▸ **WORK ITEM**
Exactly the lines from the line that has "R18: 2.7k (NET24, U6/THR)" through the final line below are to be retyped, and the pictures are not.
== Segment start ==
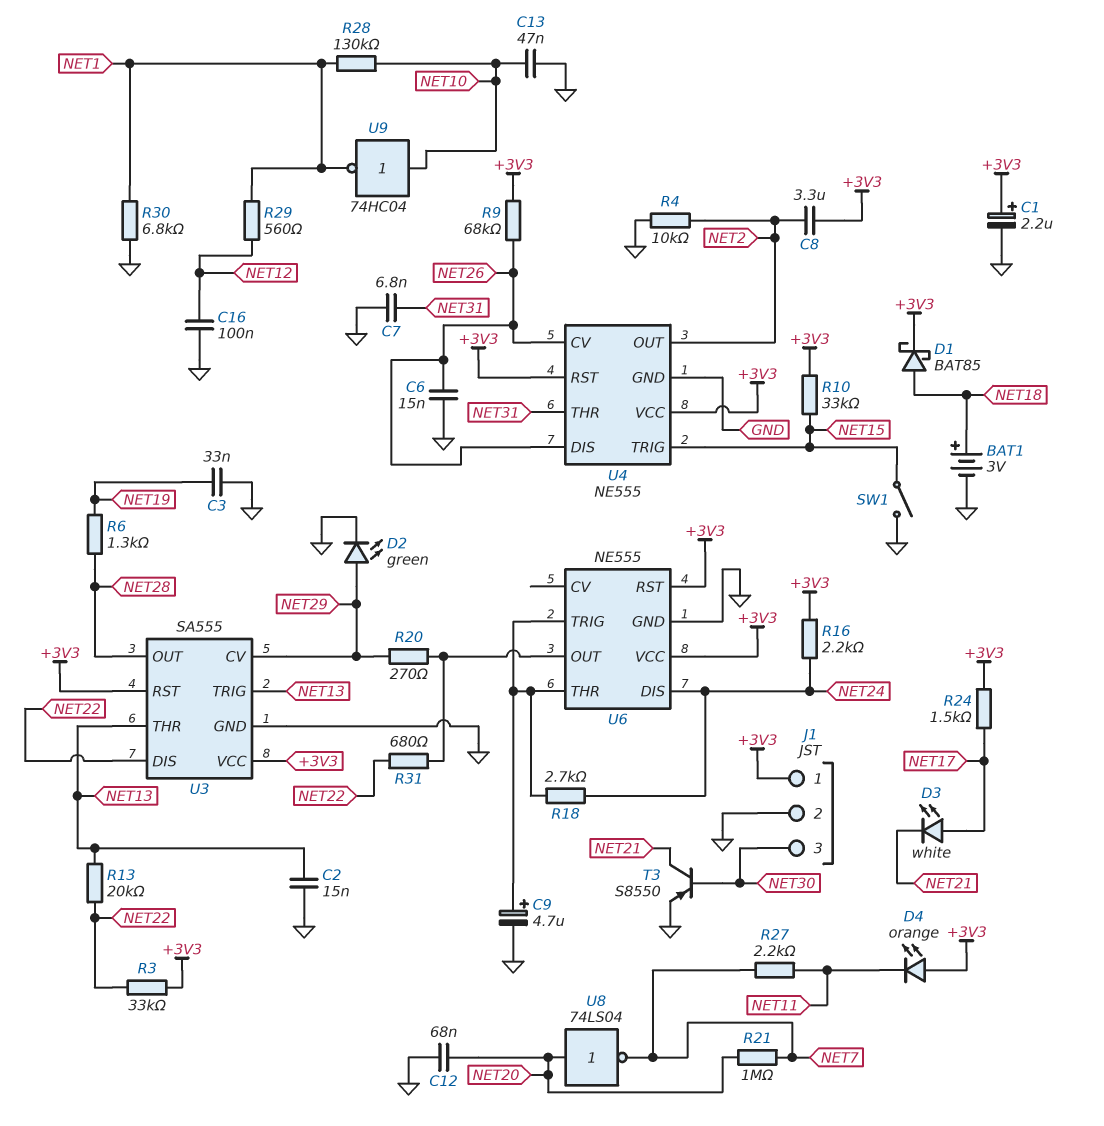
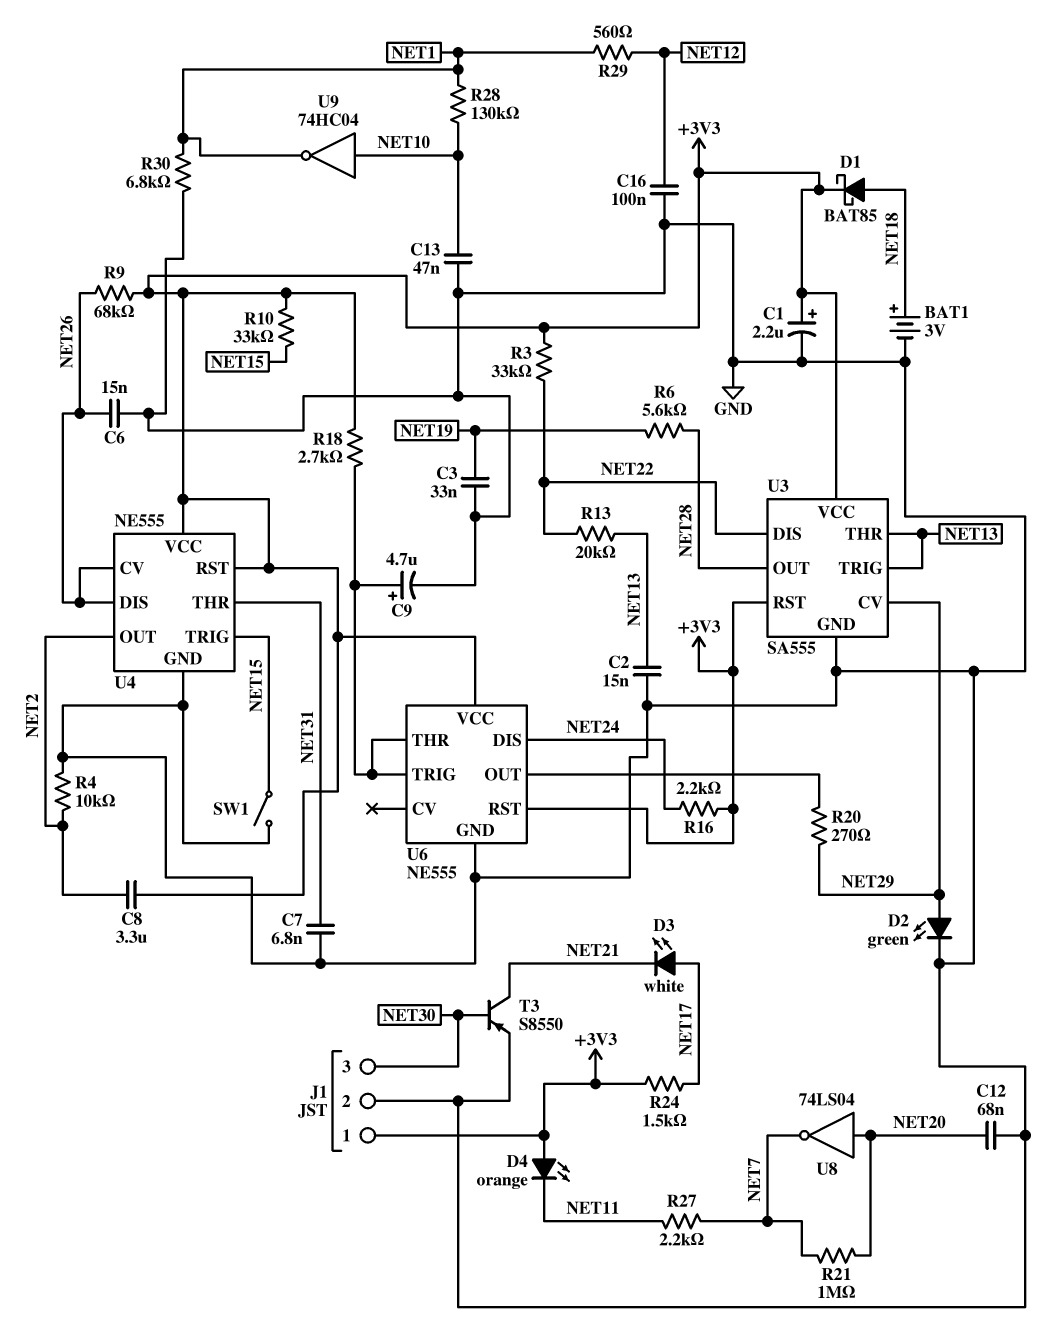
R6: 1.3k (NET19, NET28) -> 5.6k (NET19, NET28)
R18: 2.7k (NET24, U6/THR) -> 2.7k (+3V3, U6/THR)
R31: 680 (NET22, U6/OUT) -> none

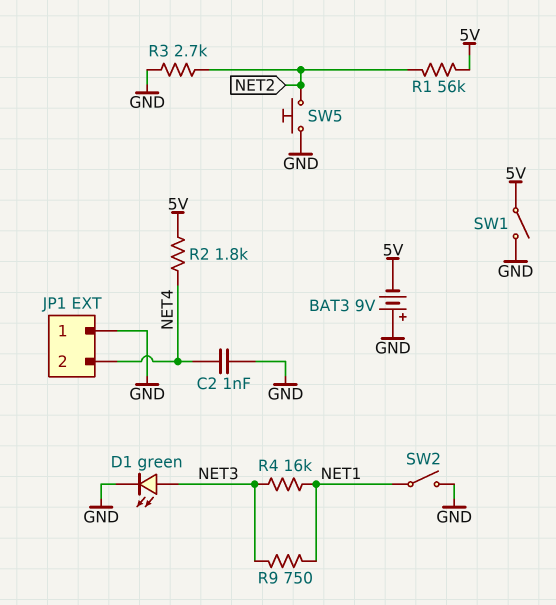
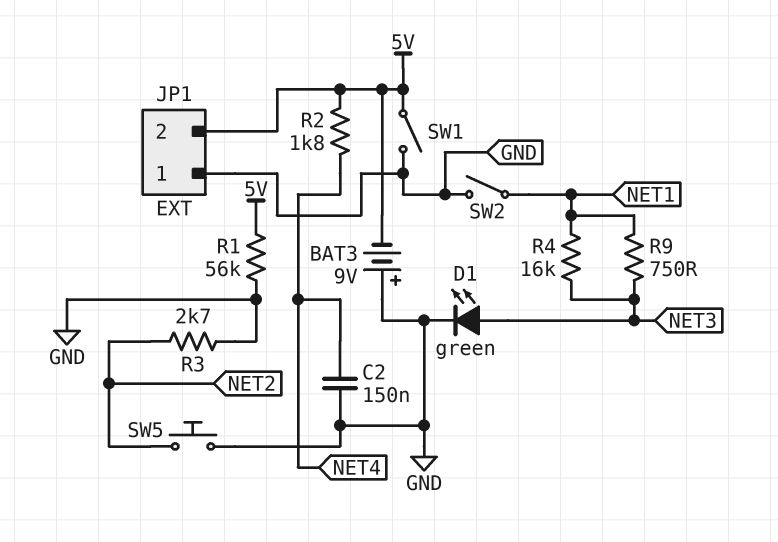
C2: 1nF (GND, NET4) -> 150nF (GND, NET4)
JP1 pin 2: NET4 -> 5V
R1: 56k (5V, NET2) -> 56k (5V, GND)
== Segment end ==
▸ **RESULT FOR THIS TASK**
R18: 2.7k (NET24, U6/THR) -> 2.7k (+3V3, U6/THR)
R31: 680 (NET22, U6/OUT) -> none

C2: 1nF (GND, NET4) -> 150nF (GND, NET4)
JP1 pin 2: NET4 -> 5V
R1: 56k (5V, NET2) -> 56k (5V, GND)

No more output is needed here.